Whenever a line in the entries below contains the string "turquoise", copy that line.

[Dataset entries]
******

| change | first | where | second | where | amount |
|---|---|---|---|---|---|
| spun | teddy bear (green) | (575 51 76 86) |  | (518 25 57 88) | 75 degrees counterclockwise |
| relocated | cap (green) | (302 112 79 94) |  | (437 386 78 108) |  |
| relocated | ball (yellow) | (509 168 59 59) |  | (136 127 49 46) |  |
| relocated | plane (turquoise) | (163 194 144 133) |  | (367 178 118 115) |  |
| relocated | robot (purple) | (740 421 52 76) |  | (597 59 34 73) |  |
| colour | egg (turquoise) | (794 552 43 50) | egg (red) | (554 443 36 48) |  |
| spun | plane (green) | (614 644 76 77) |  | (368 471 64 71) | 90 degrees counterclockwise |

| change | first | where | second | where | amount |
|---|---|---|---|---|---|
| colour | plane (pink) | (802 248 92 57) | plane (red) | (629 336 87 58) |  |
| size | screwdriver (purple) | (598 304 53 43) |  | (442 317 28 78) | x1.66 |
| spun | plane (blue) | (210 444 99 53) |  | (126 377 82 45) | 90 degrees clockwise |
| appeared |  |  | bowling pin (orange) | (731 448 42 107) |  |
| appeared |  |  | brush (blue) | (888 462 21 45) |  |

******

- _PROBLEM SOLUTION_:
| relocated | plane (turquoise) | (163 194 144 133) |  | (367 178 118 115) |  |
| colour | egg (turquoise) | (794 552 43 50) | egg (red) | (554 443 36 48) |  |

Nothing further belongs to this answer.